** Opening Record set block **

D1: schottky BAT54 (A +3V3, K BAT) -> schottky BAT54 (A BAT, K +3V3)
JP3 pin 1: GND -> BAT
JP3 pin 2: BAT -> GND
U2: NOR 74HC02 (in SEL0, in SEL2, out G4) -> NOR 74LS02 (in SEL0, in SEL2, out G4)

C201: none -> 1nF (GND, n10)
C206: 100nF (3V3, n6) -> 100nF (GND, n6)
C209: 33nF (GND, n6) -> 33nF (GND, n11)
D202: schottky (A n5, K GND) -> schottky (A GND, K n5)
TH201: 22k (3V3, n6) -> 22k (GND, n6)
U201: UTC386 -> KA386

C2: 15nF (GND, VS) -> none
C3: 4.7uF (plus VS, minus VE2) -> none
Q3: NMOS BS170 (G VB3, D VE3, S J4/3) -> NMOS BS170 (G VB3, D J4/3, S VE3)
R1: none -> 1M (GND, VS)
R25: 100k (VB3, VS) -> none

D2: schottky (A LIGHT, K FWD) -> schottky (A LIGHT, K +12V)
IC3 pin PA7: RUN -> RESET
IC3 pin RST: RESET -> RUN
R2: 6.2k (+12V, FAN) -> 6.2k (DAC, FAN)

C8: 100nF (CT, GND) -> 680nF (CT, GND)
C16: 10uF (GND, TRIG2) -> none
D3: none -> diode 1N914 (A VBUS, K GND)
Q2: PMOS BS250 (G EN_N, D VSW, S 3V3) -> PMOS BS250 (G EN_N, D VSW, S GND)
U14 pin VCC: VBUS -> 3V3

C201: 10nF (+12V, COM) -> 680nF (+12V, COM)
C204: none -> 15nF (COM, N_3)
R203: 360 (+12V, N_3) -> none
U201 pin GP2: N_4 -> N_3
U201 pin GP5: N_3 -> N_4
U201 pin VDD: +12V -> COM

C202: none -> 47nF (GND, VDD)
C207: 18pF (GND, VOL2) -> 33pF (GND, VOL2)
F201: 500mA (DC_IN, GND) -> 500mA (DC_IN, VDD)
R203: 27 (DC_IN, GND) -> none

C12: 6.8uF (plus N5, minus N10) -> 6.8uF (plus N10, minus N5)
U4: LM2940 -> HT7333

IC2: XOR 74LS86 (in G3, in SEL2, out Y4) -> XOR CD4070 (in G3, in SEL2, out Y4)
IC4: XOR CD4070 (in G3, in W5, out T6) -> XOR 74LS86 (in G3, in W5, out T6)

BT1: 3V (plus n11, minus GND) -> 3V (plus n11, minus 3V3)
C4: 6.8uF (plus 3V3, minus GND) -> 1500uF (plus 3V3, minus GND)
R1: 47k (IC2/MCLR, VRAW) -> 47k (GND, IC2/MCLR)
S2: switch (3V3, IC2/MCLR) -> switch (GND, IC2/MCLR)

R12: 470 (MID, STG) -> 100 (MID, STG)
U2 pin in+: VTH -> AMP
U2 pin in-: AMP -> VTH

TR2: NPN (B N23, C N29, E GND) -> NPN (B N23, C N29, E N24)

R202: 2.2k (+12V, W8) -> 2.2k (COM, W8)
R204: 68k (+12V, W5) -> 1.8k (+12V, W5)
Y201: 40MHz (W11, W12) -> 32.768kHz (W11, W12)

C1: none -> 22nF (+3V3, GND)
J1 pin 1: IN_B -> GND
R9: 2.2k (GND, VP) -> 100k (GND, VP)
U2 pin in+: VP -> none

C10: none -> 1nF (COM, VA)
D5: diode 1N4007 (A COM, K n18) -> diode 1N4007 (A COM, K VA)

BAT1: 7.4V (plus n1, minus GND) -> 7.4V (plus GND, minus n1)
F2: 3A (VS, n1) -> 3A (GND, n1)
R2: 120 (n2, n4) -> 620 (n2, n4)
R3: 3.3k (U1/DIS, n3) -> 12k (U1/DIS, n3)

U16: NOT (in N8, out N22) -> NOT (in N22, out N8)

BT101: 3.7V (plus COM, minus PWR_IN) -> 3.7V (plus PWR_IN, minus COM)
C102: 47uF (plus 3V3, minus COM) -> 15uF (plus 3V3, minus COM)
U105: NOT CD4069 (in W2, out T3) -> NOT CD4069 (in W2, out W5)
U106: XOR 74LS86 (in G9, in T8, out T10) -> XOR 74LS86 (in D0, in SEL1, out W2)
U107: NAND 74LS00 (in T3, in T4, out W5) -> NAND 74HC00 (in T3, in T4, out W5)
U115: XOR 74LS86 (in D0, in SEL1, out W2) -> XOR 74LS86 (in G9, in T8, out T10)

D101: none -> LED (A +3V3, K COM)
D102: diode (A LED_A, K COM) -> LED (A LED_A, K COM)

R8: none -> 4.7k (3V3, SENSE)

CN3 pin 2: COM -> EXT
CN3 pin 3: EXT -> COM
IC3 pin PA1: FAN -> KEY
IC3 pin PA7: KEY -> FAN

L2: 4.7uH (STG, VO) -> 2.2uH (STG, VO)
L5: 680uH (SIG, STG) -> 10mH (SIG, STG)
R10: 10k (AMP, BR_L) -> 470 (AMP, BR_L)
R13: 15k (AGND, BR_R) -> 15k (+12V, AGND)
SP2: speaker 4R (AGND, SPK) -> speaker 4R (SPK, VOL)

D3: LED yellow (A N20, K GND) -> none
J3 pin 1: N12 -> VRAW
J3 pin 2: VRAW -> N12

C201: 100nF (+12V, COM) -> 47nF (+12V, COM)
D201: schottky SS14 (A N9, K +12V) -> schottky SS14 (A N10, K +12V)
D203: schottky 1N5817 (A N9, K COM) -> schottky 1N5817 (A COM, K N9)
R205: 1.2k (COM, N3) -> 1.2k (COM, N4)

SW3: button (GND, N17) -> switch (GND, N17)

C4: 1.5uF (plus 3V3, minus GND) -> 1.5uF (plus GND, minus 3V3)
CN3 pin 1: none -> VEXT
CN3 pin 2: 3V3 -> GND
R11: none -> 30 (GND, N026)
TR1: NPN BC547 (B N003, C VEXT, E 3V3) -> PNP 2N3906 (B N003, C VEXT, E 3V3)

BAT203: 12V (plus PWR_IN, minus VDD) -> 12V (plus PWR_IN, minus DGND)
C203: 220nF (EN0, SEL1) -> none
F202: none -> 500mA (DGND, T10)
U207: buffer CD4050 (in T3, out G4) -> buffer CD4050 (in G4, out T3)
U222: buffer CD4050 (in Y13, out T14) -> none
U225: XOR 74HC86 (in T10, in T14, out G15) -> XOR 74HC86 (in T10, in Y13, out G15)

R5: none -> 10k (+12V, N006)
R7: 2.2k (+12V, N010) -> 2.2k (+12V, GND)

** Closing Record set block **

Task instructions:
Copy out the lines of the data where the word "MCLR" can be found.

Completed exercise:
R1: 47k (IC2/MCLR, VRAW) -> 47k (GND, IC2/MCLR)
S2: switch (3V3, IC2/MCLR) -> switch (GND, IC2/MCLR)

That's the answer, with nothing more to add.